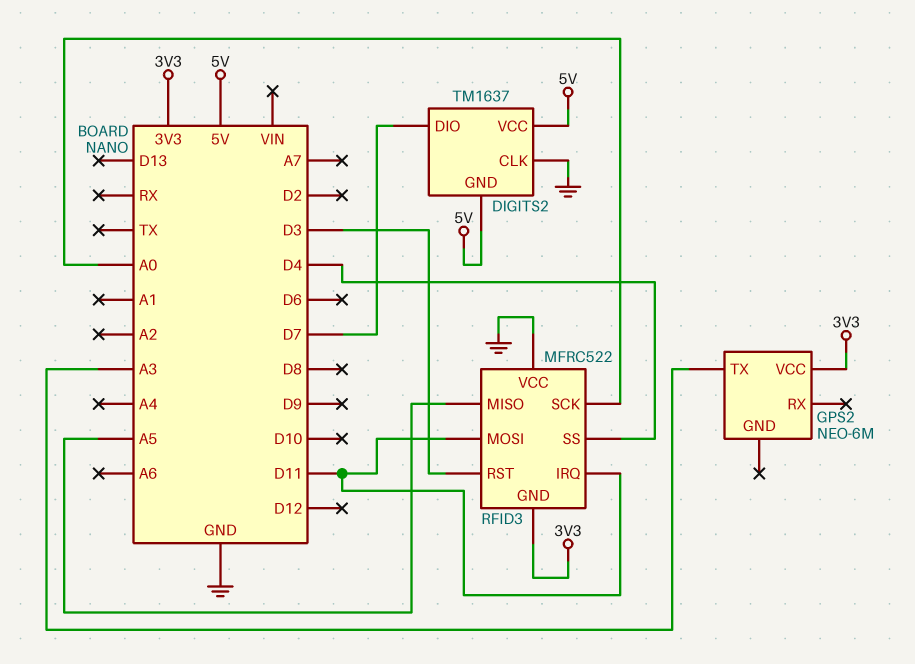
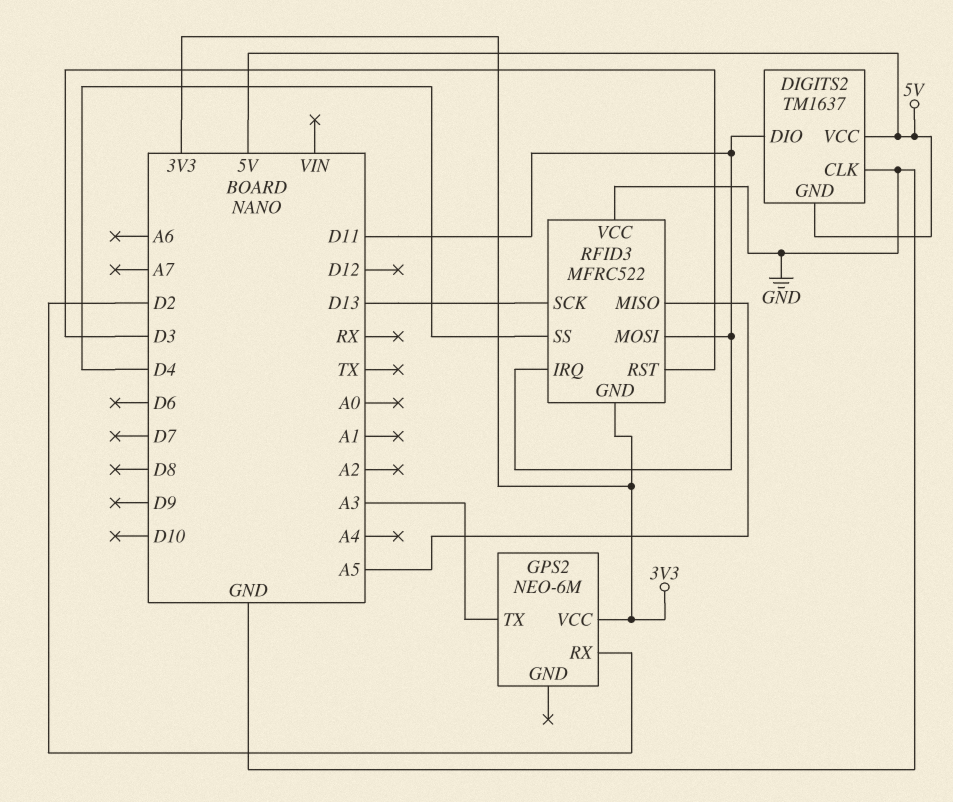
DIGITS2 pin DIO: D7 -> D11
GPS2 pin RX: none -> D2
RFID3 pin SCK: A0 -> D13

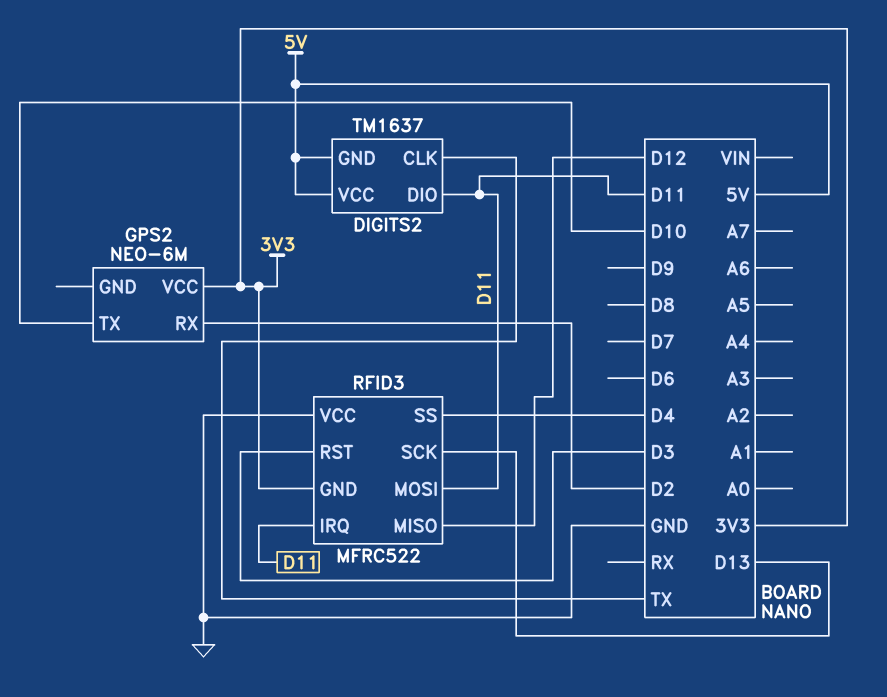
DIGITS2 pin CLK: GND -> TX
GPS2 pin TX: A3 -> D10
RFID3 pin MISO: A5 -> D12

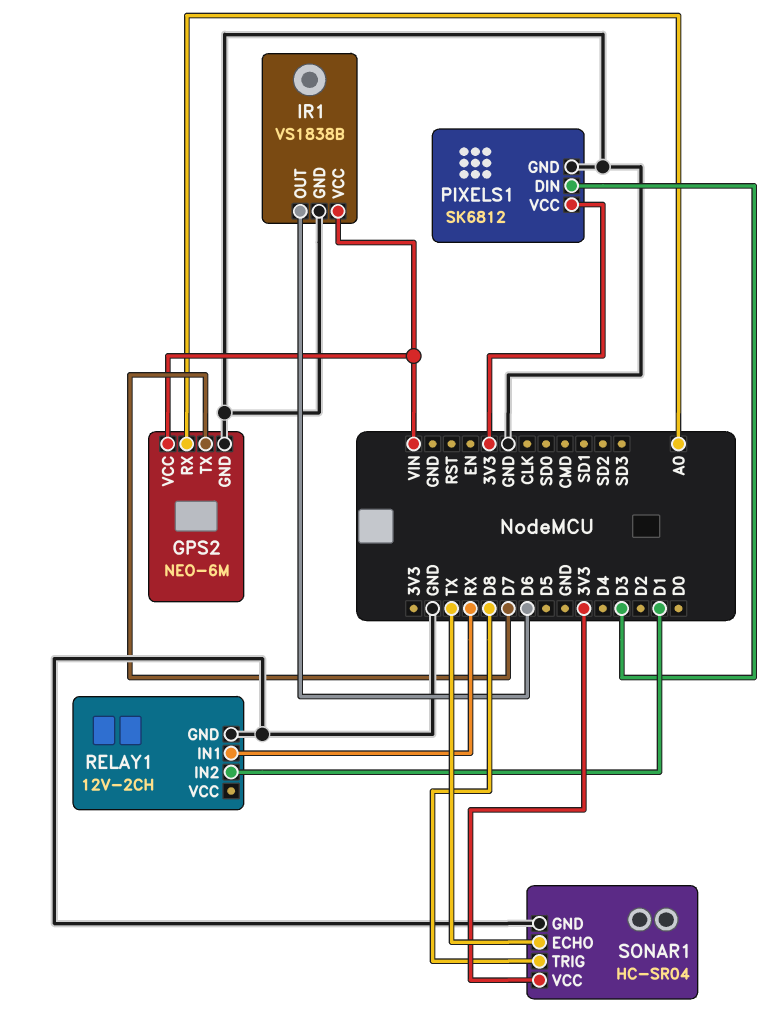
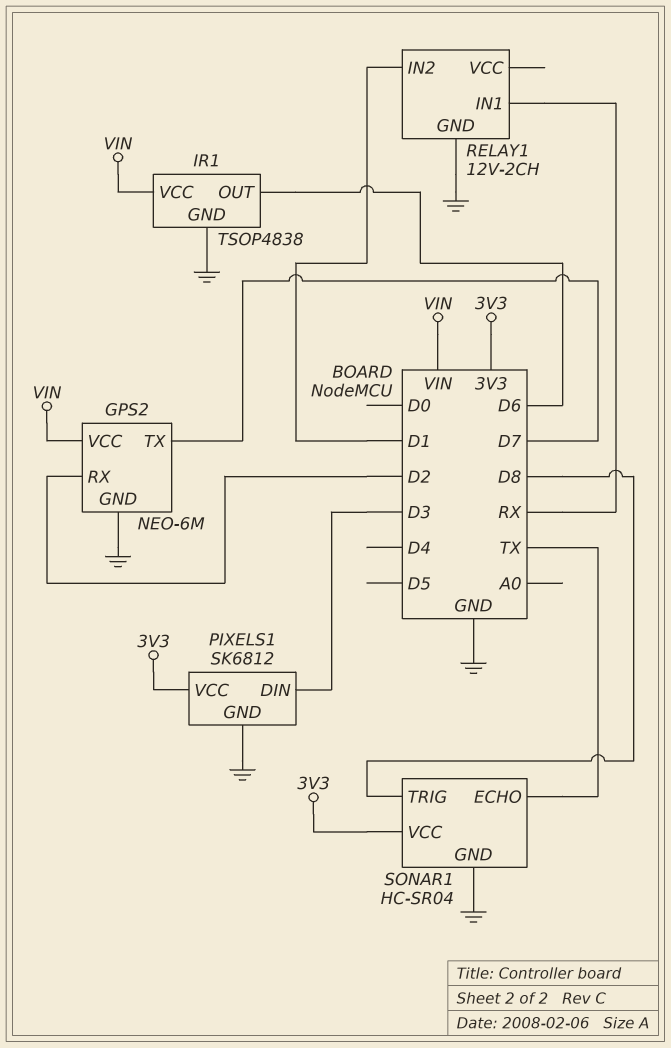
GPS2 pin RX: A0 -> D2
IR1: VS1838B -> TSOP4838

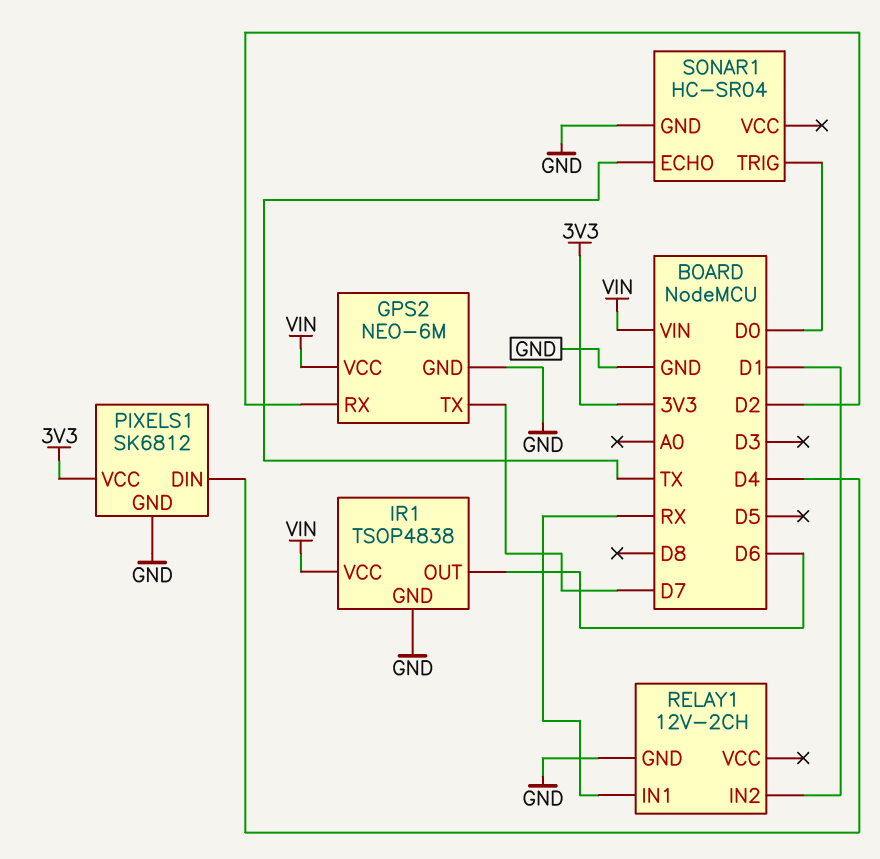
PIXELS1 pin DIN: D3 -> D4
SONAR1 pin TRIG: D8 -> D0
SONAR1 pin VCC: 3V3 -> none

WHAT YOU NEED TO DO =>
Every line from the one bearing "GPS2 pin TX: A3 -> D10" through the end of the data above must be output exactly, and no picture may appear.

EXERCISE ANSWER =>
GPS2 pin TX: A3 -> D10
RFID3 pin MISO: A5 -> D12

GPS2 pin RX: A0 -> D2
IR1: VS1838B -> TSOP4838

PIXELS1 pin DIN: D3 -> D4
SONAR1 pin TRIG: D8 -> D0
SONAR1 pin VCC: 3V3 -> none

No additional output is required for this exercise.